━━━━━ The data ━━━━━

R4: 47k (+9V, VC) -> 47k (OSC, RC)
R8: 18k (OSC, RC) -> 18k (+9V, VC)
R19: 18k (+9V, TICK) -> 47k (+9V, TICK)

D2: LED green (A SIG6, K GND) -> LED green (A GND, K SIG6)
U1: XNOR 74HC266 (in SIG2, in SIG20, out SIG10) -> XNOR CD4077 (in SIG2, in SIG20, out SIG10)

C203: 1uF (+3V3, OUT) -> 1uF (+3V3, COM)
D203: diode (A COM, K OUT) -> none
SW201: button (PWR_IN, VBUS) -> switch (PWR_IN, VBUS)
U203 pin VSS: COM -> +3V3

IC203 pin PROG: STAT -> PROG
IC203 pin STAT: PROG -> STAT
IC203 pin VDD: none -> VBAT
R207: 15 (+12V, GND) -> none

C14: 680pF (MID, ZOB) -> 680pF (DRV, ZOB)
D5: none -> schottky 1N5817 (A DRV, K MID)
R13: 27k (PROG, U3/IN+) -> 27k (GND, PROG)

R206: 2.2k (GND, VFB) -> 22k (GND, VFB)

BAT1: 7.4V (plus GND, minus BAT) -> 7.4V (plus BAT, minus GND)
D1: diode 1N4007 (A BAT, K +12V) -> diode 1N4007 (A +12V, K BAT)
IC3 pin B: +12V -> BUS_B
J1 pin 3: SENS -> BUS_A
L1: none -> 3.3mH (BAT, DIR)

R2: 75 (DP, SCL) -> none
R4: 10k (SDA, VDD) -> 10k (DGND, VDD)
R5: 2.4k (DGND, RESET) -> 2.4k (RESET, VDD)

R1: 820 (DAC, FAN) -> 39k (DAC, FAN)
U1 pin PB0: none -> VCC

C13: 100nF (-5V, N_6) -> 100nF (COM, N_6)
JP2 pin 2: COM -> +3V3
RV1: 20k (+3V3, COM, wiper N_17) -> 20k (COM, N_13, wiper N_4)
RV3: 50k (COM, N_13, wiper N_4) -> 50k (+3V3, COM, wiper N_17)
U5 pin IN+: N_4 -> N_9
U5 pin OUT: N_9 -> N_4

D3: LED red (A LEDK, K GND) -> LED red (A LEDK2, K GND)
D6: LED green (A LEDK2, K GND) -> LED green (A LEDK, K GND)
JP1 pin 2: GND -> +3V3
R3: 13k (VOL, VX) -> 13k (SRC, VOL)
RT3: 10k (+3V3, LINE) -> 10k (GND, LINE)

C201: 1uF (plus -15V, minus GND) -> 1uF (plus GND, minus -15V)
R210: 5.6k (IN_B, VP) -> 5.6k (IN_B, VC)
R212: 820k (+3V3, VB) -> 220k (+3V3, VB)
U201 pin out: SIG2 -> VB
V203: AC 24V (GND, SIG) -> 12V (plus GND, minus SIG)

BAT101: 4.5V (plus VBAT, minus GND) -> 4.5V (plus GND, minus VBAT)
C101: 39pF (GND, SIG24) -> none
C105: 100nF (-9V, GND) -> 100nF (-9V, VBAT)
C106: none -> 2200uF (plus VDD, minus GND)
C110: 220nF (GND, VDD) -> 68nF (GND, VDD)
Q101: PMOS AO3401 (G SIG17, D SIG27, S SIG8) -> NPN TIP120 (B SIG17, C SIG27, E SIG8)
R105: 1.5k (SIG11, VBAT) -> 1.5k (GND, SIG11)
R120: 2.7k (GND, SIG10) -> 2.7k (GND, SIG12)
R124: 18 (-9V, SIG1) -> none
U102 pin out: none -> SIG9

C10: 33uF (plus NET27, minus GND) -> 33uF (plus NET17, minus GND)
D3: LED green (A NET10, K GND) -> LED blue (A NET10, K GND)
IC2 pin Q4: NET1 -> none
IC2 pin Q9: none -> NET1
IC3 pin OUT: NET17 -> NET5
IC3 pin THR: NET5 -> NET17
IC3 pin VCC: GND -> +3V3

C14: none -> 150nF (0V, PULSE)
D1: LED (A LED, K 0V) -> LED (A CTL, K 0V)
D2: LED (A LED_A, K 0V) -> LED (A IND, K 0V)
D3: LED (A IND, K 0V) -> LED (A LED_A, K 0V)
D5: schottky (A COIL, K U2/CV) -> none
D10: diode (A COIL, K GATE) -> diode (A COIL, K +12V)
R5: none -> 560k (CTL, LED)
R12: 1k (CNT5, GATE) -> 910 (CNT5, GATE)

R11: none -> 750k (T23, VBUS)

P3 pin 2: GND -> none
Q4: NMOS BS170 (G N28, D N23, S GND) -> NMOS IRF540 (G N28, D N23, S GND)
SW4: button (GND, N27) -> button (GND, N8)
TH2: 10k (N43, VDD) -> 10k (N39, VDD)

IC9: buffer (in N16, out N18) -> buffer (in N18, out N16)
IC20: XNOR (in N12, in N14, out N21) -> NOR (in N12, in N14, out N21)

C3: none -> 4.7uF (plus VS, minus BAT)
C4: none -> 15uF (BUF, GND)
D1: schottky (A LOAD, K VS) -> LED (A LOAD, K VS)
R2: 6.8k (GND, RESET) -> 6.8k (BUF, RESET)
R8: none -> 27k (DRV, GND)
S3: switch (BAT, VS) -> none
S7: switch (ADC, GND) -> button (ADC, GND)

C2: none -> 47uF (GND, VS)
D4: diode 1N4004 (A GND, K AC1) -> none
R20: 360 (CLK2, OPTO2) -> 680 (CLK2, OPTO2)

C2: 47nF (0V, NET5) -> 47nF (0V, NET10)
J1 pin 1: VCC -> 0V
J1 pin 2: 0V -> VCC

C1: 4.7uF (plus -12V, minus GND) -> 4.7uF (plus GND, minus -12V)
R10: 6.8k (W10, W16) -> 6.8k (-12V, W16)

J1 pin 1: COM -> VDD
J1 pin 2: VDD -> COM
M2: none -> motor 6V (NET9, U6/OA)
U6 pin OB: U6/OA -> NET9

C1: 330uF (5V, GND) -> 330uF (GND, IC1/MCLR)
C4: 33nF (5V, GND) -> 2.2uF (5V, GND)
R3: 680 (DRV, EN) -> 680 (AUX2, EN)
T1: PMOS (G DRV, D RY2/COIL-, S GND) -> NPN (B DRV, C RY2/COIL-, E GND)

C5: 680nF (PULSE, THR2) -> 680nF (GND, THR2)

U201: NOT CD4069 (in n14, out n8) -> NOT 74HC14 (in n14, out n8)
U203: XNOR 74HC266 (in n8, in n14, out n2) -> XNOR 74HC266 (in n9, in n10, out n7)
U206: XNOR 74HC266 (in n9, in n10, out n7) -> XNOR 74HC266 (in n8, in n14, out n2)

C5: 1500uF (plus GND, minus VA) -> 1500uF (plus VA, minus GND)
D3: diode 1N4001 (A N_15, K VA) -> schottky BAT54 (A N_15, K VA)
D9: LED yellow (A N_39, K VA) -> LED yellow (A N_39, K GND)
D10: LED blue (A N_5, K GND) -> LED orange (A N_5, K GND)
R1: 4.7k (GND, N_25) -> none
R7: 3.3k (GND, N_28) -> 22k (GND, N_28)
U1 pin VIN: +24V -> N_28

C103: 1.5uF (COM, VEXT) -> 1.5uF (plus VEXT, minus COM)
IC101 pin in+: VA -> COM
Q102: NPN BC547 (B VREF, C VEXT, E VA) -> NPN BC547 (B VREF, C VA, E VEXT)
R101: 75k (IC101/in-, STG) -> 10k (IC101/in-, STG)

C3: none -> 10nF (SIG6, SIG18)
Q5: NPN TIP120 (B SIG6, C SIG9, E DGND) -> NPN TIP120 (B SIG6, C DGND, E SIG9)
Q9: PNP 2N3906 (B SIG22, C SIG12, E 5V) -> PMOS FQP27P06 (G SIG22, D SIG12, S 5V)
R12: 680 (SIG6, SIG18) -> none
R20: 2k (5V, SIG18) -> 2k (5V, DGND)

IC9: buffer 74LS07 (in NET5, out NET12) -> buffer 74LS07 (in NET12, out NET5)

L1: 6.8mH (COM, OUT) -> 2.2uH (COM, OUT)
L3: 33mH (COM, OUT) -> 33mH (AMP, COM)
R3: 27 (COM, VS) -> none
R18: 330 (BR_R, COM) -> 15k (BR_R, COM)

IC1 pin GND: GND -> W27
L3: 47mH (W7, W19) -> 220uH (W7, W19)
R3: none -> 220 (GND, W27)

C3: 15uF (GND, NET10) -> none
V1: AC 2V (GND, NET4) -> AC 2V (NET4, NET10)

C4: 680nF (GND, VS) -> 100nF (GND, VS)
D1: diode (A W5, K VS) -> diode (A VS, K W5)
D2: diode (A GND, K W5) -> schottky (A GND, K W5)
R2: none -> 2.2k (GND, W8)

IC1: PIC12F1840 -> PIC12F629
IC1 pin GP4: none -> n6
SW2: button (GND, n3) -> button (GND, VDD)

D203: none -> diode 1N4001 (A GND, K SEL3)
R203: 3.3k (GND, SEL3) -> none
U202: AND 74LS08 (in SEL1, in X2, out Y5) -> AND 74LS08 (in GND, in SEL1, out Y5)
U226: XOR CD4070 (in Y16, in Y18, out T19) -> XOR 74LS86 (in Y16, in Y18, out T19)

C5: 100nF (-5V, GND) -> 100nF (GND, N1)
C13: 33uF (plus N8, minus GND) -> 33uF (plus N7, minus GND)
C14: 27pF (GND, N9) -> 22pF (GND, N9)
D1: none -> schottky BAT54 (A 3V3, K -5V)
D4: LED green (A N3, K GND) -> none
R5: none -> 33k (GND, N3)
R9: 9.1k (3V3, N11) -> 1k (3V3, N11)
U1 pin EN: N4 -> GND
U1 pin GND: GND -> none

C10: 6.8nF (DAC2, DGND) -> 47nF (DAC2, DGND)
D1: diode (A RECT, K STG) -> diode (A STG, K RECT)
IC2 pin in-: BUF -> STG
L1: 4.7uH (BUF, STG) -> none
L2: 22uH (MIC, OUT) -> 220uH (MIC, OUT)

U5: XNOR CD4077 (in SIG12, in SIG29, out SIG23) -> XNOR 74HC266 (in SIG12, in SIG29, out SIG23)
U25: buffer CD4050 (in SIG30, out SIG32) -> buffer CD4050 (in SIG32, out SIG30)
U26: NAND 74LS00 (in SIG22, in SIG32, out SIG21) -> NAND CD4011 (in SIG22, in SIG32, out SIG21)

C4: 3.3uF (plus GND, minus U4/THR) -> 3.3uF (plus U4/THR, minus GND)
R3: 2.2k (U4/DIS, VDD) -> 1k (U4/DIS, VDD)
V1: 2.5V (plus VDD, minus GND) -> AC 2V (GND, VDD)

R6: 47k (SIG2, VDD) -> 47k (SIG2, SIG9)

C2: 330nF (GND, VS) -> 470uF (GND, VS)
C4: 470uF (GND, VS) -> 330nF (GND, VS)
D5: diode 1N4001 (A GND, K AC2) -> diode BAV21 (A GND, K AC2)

━━━━━

_Exercise:_ Of all the entries above, output exactly the lines between the one holding "TH2: 10k (N43, VDD) -> 10k (N39, VDD)" and the one holding "R3: 27 (COM, VS) -> none", inclusive.

_Solution for this exercise:_
TH2: 10k (N43, VDD) -> 10k (N39, VDD)

IC9: buffer (in N16, out N18) -> buffer (in N18, out N16)
IC20: XNOR (in N12, in N14, out N21) -> NOR (in N12, in N14, out N21)

C3: none -> 4.7uF (plus VS, minus BAT)
C4: none -> 15uF (BUF, GND)
D1: schottky (A LOAD, K VS) -> LED (A LOAD, K VS)
R2: 6.8k (GND, RESET) -> 6.8k (BUF, RESET)
R8: none -> 27k (DRV, GND)
S3: switch (BAT, VS) -> none
S7: switch (ADC, GND) -> button (ADC, GND)

C2: none -> 47uF (GND, VS)
D4: diode 1N4004 (A GND, K AC1) -> none
R20: 360 (CLK2, OPTO2) -> 680 (CLK2, OPTO2)

C2: 47nF (0V, NET5) -> 47nF (0V, NET10)
J1 pin 1: VCC -> 0V
J1 pin 2: 0V -> VCC

C1: 4.7uF (plus -12V, minus GND) -> 4.7uF (plus GND, minus -12V)
R10: 6.8k (W10, W16) -> 6.8k (-12V, W16)

J1 pin 1: COM -> VDD
J1 pin 2: VDD -> COM
M2: none -> motor 6V (NET9, U6/OA)
U6 pin OB: U6/OA -> NET9

C1: 330uF (5V, GND) -> 330uF (GND, IC1/MCLR)
C4: 33nF (5V, GND) -> 2.2uF (5V, GND)
R3: 680 (DRV, EN) -> 680 (AUX2, EN)
T1: PMOS (G DRV, D RY2/COIL-, S GND) -> NPN (B DRV, C RY2/COIL-, E GND)

C5: 680nF (PULSE, THR2) -> 680nF (GND, THR2)

U201: NOT CD4069 (in n14, out n8) -> NOT 74HC14 (in n14, out n8)
U203: XNOR 74HC266 (in n8, in n14, out n2) -> XNOR 74HC266 (in n9, in n10, out n7)
U206: XNOR 74HC266 (in n9, in n10, out n7) -> XNOR 74HC266 (in n8, in n14, out n2)

C5: 1500uF (plus GND, minus VA) -> 1500uF (plus VA, minus GND)
D3: diode 1N4001 (A N_15, K VA) -> schottky BAT54 (A N_15, K VA)
D9: LED yellow (A N_39, K VA) -> LED yellow (A N_39, K GND)
D10: LED blue (A N_5, K GND) -> LED orange (A N_5, K GND)
R1: 4.7k (GND, N_25) -> none
R7: 3.3k (GND, N_28) -> 22k (GND, N_28)
U1 pin VIN: +24V -> N_28

C103: 1.5uF (COM, VEXT) -> 1.5uF (plus VEXT, minus COM)
IC101 pin in+: VA -> COM
Q102: NPN BC547 (B VREF, C VEXT, E VA) -> NPN BC547 (B VREF, C VA, E VEXT)
R101: 75k (IC101/in-, STG) -> 10k (IC101/in-, STG)

C3: none -> 10nF (SIG6, SIG18)
Q5: NPN TIP120 (B SIG6, C SIG9, E DGND) -> NPN TIP120 (B SIG6, C DGND, E SIG9)
Q9: PNP 2N3906 (B SIG22, C SIG12, E 5V) -> PMOS FQP27P06 (G SIG22, D SIG12, S 5V)
R12: 680 (SIG6, SIG18) -> none
R20: 2k (5V, SIG18) -> 2k (5V, DGND)

IC9: buffer 74LS07 (in NET5, out NET12) -> buffer 74LS07 (in NET12, out NET5)

L1: 6.8mH (COM, OUT) -> 2.2uH (COM, OUT)
L3: 33mH (COM, OUT) -> 33mH (AMP, COM)
R3: 27 (COM, VS) -> none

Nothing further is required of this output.